Work instructions: A stretch of the entries below is to be set down exactly, running from the line with "pink round brick D6 level 5 -> none" through the line with "none -> red brick D2:D3 level 5", both included, and no other line.

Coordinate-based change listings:
-------

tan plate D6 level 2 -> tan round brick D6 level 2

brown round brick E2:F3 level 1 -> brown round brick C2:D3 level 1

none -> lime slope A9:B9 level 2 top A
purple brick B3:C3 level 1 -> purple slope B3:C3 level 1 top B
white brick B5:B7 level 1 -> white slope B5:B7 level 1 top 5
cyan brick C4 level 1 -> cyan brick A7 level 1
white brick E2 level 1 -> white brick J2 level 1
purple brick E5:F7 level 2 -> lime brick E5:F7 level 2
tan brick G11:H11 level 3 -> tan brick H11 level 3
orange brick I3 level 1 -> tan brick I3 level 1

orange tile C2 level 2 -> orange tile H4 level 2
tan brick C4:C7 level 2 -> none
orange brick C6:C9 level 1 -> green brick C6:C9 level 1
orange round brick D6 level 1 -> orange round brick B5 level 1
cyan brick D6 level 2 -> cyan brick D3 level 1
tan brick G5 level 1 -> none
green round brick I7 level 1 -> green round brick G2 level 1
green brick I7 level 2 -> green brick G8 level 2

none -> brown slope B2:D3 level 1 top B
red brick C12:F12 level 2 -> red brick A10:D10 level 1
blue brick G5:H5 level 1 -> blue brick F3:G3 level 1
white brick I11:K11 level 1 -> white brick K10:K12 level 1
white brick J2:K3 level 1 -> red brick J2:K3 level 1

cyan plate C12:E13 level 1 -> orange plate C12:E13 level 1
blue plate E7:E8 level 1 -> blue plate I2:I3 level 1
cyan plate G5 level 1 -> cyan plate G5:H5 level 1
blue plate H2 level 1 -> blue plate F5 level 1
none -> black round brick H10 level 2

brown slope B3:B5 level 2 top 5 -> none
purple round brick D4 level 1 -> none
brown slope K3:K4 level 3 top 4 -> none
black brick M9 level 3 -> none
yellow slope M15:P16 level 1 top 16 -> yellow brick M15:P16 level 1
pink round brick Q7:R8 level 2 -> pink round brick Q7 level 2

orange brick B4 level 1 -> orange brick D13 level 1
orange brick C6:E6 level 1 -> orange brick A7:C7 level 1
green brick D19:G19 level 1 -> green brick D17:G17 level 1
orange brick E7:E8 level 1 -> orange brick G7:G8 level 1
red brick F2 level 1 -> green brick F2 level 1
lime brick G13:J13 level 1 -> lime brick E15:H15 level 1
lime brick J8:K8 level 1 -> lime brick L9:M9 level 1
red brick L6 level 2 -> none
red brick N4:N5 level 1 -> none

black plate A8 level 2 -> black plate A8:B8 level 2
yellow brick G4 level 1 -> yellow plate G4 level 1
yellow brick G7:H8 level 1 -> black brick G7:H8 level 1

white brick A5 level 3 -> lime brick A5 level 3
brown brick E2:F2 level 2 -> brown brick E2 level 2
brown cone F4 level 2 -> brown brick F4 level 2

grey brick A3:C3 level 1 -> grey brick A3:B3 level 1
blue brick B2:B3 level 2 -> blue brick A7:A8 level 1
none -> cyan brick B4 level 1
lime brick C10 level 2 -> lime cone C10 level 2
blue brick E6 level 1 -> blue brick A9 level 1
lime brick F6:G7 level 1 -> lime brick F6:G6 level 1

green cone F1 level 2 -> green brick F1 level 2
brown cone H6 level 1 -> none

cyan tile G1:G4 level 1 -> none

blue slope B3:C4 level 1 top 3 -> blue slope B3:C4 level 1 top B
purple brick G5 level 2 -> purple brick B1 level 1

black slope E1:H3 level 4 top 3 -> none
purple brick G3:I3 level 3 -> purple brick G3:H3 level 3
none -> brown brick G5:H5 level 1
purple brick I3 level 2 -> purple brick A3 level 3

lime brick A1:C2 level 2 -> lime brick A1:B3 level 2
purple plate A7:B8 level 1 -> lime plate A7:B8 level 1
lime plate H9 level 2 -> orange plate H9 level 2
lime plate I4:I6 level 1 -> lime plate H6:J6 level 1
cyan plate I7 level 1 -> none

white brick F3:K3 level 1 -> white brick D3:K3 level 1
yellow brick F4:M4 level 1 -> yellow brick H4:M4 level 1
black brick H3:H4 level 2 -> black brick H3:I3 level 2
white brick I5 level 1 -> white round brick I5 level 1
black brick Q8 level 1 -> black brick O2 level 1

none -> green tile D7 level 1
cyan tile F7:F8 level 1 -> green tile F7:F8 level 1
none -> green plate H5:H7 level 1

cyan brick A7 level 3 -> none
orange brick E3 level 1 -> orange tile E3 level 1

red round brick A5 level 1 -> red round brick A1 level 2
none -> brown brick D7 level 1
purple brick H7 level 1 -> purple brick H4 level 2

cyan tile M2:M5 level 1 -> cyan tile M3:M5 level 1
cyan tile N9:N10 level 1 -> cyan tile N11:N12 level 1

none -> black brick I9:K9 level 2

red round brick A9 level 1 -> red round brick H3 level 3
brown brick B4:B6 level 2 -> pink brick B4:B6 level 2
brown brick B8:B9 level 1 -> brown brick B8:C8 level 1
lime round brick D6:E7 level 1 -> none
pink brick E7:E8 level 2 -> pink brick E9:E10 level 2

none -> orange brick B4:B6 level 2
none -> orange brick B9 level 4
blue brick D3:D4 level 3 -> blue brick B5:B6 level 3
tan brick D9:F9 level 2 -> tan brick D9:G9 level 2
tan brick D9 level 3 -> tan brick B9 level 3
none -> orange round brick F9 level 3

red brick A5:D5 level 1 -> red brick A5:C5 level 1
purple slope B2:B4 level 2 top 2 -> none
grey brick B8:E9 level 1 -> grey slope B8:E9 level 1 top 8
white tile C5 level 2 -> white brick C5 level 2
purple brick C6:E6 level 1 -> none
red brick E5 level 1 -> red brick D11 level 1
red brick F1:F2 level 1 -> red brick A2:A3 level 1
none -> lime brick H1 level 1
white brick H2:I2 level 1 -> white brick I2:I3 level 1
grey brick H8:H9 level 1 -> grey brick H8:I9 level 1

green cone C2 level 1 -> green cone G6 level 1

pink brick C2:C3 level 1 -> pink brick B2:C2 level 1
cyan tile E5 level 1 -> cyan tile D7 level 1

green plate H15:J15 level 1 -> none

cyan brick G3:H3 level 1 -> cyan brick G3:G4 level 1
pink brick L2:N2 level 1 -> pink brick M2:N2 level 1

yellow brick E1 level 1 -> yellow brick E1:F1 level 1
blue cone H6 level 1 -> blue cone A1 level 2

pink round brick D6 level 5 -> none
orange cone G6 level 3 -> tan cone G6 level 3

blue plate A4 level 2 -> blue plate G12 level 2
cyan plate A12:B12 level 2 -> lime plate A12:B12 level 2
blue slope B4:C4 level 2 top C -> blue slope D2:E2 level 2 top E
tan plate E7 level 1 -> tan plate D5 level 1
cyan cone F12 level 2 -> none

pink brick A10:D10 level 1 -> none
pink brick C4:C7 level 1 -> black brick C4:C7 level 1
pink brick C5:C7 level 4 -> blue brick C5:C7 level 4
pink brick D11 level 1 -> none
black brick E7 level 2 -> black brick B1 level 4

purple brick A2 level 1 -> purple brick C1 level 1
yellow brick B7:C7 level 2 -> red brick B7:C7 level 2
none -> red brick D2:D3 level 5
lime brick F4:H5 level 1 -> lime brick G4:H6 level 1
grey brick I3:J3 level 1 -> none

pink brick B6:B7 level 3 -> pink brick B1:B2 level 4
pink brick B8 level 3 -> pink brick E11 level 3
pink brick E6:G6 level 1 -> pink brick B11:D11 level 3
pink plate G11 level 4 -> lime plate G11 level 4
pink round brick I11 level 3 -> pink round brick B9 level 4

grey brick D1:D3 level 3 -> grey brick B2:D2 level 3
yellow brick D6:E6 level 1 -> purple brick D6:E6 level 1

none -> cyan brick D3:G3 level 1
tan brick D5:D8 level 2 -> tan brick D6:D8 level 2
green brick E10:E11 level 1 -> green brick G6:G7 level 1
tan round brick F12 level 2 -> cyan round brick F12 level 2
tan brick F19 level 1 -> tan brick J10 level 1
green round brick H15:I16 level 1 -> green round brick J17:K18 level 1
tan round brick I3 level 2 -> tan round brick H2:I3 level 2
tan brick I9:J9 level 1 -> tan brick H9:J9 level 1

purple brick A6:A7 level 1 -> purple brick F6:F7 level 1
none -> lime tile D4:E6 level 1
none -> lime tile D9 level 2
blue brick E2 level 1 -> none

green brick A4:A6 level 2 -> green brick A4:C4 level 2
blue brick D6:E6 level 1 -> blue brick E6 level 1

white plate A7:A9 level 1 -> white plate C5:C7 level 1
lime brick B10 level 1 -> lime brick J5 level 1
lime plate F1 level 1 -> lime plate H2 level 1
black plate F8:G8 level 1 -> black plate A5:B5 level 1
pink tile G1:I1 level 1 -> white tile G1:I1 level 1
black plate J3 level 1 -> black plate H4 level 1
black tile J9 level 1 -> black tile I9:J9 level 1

-------

Task response:
pink round brick D6 level 5 -> none
orange cone G6 level 3 -> tan cone G6 level 3

blue plate A4 level 2 -> blue plate G12 level 2
cyan plate A12:B12 level 2 -> lime plate A12:B12 level 2
blue slope B4:C4 level 2 top C -> blue slope D2:E2 level 2 top E
tan plate E7 level 1 -> tan plate D5 level 1
cyan cone F12 level 2 -> none

pink brick A10:D10 level 1 -> none
pink brick C4:C7 level 1 -> black brick C4:C7 level 1
pink brick C5:C7 level 4 -> blue brick C5:C7 level 4
pink brick D11 level 1 -> none
black brick E7 level 2 -> black brick B1 level 4

purple brick A2 level 1 -> purple brick C1 level 1
yellow brick B7:C7 level 2 -> red brick B7:C7 level 2
none -> red brick D2:D3 level 5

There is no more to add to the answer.